* _INSTRUCTIONS TO FOLLOW_
Take each line of the entries below that contains "Donut" and copy it.

[Stored data entries]
>>>

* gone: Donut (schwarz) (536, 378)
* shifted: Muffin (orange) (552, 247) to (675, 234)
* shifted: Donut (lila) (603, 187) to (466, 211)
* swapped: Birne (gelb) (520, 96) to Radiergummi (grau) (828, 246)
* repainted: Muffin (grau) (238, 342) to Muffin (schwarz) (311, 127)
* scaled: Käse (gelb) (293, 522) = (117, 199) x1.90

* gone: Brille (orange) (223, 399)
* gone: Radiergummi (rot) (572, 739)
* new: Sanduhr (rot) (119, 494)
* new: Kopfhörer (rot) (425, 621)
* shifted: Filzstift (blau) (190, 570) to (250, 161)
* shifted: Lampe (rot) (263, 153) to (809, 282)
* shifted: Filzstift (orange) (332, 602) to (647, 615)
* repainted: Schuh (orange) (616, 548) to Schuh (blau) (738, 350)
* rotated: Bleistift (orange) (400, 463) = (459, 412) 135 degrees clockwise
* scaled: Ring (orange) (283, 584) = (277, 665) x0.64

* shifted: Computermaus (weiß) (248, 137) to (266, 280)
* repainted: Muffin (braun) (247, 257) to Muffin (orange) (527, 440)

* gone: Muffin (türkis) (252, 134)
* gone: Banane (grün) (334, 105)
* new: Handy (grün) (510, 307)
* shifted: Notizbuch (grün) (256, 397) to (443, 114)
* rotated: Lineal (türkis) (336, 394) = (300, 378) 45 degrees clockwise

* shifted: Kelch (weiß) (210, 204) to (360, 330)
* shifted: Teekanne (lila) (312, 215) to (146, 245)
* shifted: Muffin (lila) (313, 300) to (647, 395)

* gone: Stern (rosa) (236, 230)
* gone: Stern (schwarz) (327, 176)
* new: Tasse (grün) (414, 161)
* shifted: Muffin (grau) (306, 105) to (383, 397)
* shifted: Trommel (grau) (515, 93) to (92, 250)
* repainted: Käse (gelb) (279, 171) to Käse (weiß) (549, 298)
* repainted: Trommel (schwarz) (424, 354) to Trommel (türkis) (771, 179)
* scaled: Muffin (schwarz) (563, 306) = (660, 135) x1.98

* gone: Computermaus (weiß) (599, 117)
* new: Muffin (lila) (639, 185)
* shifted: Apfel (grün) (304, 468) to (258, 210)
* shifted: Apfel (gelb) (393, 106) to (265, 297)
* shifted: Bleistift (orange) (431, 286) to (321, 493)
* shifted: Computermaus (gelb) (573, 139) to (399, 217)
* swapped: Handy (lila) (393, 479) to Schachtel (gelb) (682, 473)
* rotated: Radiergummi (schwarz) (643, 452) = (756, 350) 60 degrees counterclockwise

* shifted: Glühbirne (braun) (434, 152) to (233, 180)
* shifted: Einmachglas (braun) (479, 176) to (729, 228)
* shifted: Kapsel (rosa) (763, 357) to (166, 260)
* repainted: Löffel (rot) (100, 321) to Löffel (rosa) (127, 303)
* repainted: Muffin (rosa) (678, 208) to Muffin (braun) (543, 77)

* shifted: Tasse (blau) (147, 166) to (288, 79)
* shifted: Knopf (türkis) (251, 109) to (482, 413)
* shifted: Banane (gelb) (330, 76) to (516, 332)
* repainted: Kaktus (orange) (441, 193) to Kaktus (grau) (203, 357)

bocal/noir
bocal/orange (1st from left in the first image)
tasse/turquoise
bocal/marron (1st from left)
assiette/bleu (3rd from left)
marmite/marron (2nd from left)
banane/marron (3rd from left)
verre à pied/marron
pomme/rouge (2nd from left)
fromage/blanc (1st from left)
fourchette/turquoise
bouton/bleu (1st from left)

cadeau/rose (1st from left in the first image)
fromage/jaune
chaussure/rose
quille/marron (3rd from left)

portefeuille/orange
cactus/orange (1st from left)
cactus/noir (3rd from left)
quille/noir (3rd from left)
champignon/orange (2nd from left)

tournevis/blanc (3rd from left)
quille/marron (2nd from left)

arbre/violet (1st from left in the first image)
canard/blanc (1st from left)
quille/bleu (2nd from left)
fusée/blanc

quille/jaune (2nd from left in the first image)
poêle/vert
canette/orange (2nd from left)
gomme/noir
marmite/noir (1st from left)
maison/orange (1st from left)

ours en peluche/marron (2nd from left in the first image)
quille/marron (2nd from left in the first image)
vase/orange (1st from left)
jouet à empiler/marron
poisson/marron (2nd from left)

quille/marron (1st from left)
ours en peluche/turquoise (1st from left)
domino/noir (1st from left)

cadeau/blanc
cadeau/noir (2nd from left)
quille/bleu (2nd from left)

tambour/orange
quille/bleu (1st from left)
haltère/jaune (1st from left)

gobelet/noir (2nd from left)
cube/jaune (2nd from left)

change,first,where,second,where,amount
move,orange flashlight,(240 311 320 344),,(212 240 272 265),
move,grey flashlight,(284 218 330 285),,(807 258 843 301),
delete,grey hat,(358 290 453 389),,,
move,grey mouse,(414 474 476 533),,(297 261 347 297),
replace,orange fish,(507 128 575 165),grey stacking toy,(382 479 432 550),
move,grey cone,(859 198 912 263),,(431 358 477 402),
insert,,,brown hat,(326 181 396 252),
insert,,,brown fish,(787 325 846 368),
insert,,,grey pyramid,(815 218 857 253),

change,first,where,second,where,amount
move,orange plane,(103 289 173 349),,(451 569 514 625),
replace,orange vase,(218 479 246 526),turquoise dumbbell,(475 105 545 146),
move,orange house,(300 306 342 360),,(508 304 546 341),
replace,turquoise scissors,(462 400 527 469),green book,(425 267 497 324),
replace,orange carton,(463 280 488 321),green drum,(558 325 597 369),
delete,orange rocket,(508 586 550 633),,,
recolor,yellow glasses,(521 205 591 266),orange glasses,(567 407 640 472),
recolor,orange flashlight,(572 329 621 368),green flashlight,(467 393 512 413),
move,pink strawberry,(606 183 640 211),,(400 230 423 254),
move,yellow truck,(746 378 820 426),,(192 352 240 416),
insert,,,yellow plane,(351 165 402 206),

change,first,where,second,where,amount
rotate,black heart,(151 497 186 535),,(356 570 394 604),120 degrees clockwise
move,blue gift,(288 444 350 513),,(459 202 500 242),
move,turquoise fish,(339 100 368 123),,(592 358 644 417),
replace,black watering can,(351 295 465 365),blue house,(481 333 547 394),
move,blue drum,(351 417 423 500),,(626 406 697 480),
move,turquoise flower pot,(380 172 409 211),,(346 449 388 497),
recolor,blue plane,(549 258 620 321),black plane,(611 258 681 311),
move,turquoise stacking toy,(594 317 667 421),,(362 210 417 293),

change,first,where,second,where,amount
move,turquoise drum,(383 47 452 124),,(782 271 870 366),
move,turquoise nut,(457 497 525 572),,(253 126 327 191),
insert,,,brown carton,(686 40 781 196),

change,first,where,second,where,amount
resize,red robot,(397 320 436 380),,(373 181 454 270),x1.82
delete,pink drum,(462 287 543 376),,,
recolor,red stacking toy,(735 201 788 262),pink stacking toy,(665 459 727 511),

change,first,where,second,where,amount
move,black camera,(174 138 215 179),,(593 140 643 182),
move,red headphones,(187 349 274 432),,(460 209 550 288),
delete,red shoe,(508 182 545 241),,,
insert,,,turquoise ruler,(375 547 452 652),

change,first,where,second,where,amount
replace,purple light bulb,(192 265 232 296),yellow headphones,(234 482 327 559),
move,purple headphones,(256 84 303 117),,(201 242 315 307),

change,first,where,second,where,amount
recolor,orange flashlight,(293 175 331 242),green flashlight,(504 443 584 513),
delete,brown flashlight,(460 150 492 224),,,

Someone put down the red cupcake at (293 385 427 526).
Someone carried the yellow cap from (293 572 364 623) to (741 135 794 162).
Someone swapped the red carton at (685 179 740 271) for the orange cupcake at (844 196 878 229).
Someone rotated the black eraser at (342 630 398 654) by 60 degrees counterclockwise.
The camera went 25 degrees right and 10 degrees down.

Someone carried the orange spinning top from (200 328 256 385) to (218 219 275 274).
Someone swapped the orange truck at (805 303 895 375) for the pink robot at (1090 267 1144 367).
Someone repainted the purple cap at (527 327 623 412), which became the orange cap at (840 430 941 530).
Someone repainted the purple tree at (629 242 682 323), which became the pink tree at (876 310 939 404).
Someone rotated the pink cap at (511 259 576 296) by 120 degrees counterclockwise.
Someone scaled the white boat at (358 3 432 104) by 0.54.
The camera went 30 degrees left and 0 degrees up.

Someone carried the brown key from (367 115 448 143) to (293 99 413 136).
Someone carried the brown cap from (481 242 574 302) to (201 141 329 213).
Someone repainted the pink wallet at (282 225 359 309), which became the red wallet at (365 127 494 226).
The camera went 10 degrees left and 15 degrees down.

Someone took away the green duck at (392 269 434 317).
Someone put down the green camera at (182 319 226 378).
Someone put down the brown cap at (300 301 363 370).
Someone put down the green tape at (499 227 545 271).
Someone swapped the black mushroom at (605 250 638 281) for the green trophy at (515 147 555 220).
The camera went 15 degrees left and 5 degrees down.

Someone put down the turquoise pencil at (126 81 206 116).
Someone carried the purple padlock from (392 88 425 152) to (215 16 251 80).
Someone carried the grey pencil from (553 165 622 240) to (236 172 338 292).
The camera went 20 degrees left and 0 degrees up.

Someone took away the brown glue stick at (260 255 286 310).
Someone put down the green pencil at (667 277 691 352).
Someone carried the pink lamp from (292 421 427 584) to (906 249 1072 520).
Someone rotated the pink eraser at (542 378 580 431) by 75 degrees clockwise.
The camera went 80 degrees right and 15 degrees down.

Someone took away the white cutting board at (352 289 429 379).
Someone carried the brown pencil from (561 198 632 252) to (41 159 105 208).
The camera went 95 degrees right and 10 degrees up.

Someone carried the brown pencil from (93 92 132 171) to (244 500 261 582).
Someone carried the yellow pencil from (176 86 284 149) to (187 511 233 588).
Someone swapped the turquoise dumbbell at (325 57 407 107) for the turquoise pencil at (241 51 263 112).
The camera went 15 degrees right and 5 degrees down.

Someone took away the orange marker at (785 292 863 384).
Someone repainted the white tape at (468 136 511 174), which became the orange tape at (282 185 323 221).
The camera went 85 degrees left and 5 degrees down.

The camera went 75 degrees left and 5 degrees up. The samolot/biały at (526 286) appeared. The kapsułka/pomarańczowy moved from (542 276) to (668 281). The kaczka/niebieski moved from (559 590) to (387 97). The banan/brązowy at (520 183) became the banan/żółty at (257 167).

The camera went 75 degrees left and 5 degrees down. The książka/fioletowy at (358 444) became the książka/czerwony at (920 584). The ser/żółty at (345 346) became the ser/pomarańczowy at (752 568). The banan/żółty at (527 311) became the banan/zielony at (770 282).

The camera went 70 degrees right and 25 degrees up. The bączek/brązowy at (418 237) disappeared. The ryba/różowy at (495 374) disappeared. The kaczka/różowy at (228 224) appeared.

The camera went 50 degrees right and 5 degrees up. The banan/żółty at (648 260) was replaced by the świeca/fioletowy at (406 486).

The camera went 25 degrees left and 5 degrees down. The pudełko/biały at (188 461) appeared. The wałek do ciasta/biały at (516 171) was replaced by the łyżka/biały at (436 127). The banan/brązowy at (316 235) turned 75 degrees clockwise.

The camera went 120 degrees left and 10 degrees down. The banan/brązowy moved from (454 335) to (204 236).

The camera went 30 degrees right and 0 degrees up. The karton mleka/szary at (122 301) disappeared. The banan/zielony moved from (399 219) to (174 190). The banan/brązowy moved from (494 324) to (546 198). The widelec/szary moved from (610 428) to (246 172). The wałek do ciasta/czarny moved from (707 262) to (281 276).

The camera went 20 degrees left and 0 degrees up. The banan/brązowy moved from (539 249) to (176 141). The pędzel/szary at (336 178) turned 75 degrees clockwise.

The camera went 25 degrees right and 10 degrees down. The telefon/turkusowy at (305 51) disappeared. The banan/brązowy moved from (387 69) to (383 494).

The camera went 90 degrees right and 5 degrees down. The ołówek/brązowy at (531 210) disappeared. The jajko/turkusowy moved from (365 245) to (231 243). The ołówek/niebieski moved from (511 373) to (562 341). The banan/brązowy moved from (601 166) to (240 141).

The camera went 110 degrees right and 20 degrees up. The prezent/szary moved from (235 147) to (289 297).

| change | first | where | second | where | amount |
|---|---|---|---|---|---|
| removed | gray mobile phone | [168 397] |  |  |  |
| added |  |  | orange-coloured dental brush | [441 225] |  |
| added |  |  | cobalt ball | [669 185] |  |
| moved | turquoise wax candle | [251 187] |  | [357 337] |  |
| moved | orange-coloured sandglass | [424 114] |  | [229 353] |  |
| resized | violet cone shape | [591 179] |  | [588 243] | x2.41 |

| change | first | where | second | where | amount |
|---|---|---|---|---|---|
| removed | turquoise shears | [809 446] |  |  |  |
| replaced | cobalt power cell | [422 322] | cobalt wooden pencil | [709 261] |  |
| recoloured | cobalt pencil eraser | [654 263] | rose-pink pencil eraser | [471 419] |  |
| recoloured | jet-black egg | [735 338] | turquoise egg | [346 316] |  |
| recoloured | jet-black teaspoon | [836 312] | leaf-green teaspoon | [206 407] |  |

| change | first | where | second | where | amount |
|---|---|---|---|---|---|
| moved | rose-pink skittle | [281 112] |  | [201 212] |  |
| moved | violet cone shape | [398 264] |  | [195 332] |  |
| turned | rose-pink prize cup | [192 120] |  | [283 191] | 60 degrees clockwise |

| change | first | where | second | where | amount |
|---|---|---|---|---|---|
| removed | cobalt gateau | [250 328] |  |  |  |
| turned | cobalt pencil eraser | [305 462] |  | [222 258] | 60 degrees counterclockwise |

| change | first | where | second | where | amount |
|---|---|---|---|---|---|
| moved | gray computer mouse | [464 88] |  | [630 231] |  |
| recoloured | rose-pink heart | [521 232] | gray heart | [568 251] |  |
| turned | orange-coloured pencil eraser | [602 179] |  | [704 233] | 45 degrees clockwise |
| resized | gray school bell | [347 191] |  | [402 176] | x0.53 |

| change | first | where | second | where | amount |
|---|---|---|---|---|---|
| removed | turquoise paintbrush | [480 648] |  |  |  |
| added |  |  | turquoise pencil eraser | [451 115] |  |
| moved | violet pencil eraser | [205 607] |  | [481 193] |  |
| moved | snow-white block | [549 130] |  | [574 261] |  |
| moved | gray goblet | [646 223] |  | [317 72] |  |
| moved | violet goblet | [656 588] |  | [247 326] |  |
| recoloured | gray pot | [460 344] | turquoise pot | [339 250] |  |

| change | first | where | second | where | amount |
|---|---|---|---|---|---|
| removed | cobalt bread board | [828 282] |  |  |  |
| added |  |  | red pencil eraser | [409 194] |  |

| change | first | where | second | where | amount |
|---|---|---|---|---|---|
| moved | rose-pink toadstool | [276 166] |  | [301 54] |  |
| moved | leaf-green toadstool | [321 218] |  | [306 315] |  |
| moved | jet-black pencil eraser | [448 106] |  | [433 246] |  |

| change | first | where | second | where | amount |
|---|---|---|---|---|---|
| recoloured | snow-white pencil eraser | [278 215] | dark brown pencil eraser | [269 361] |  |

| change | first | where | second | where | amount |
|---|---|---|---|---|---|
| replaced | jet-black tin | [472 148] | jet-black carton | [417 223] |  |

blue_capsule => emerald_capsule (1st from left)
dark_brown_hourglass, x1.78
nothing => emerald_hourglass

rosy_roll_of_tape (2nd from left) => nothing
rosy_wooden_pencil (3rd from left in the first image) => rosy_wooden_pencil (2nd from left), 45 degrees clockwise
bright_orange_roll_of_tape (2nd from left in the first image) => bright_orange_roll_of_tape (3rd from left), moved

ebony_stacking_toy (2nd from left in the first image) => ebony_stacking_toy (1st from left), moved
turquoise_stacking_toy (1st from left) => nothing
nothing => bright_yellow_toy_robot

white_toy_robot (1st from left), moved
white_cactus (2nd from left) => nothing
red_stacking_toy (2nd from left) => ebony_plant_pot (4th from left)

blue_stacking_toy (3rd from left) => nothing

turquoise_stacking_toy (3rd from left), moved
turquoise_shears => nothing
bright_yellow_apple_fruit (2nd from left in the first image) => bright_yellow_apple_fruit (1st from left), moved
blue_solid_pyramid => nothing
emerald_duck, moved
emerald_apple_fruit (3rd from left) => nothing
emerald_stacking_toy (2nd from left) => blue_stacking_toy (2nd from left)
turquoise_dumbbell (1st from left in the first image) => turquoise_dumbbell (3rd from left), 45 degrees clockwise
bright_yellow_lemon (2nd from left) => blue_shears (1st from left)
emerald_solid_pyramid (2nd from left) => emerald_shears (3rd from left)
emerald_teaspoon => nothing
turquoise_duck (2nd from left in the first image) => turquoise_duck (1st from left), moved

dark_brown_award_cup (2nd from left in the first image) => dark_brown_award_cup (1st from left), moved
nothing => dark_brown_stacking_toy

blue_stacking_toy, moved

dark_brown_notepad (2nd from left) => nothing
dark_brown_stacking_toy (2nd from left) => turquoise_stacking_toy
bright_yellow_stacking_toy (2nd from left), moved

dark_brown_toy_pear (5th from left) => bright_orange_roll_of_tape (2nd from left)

<<<

* _SOLUTION_
* gone: Donut (schwarz) (536, 378)
* shifted: Donut (lila) (603, 187) to (466, 211)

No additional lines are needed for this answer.